*** Opening Exercise inputs ***
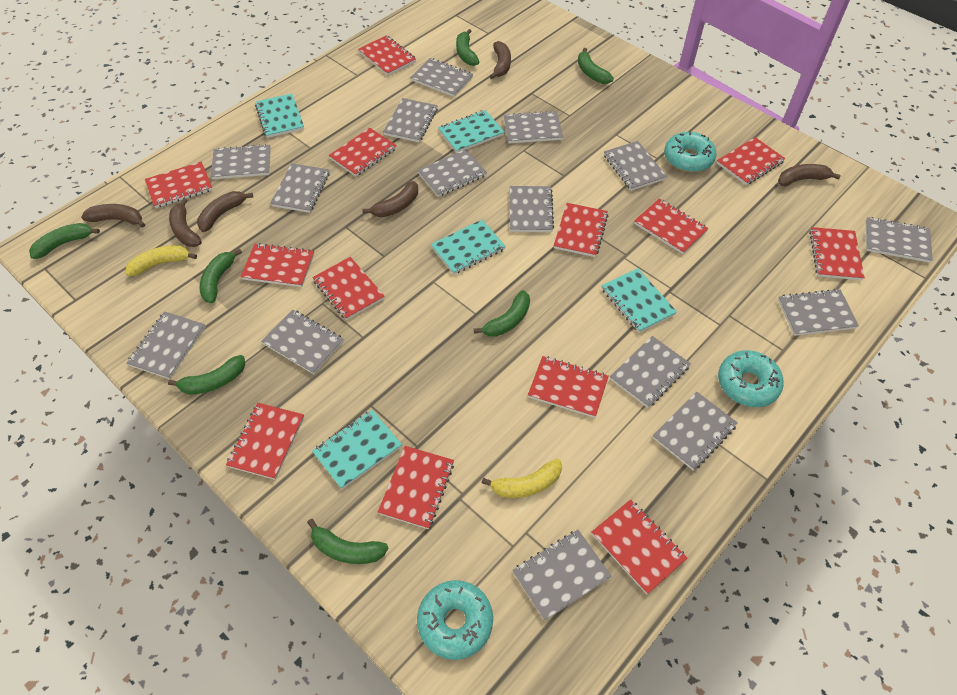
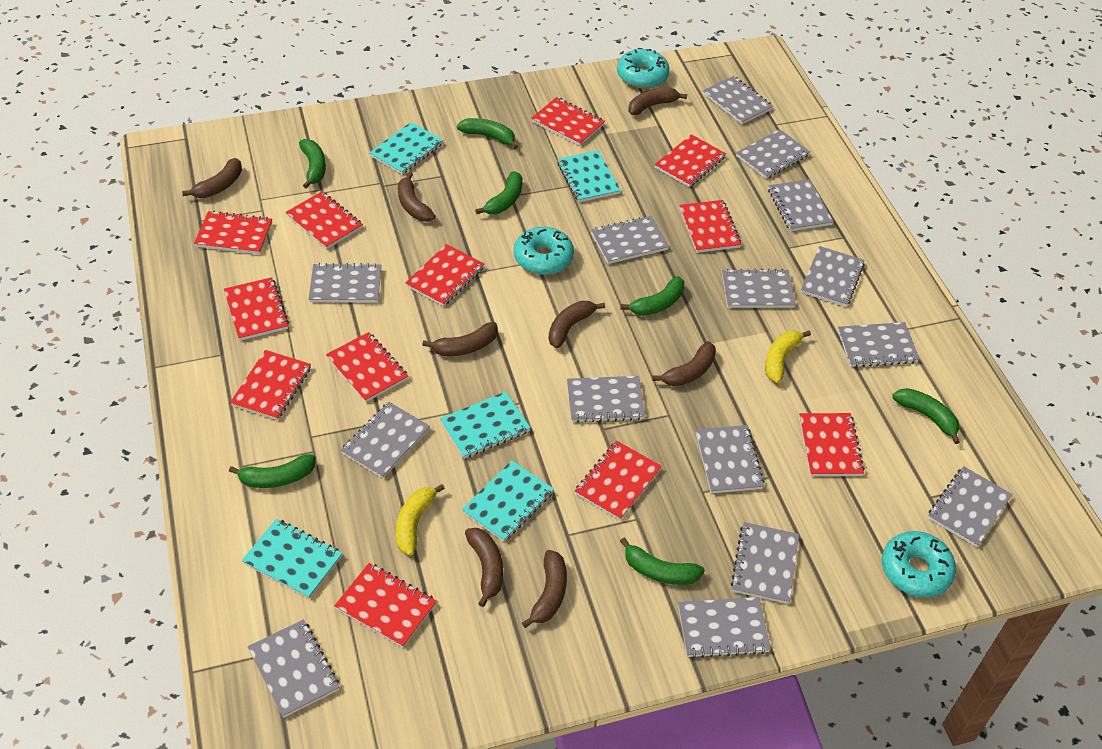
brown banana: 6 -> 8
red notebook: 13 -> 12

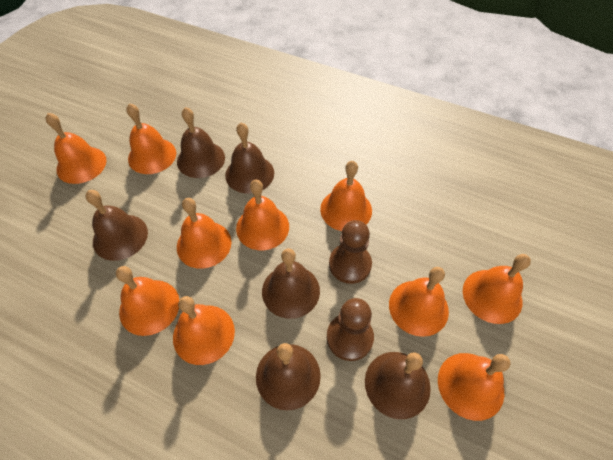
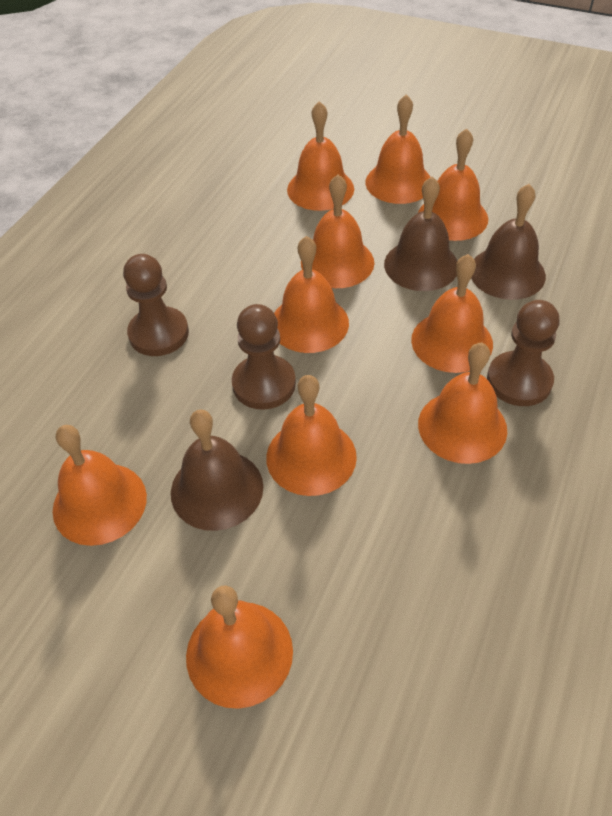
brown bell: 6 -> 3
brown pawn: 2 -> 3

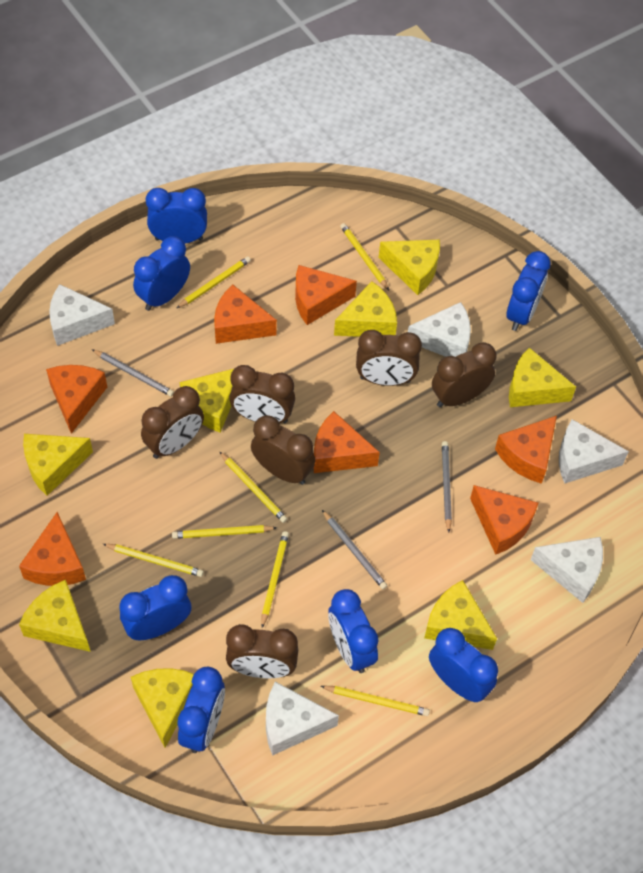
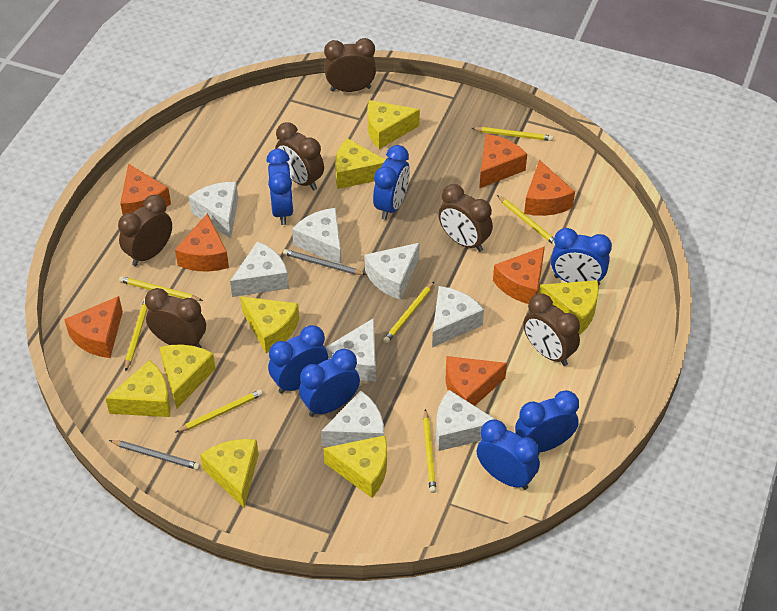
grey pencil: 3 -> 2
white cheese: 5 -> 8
*** Closing Exercise inputs ***
◆ Work instructions ◆
Each line of the data above is to be output exactly; the pictures are not to appear.

◆ Solution to this problem ◆
brown banana: 6 -> 8
red notebook: 13 -> 12

brown bell: 6 -> 3
brown pawn: 2 -> 3

grey pencil: 3 -> 2
white cheese: 5 -> 8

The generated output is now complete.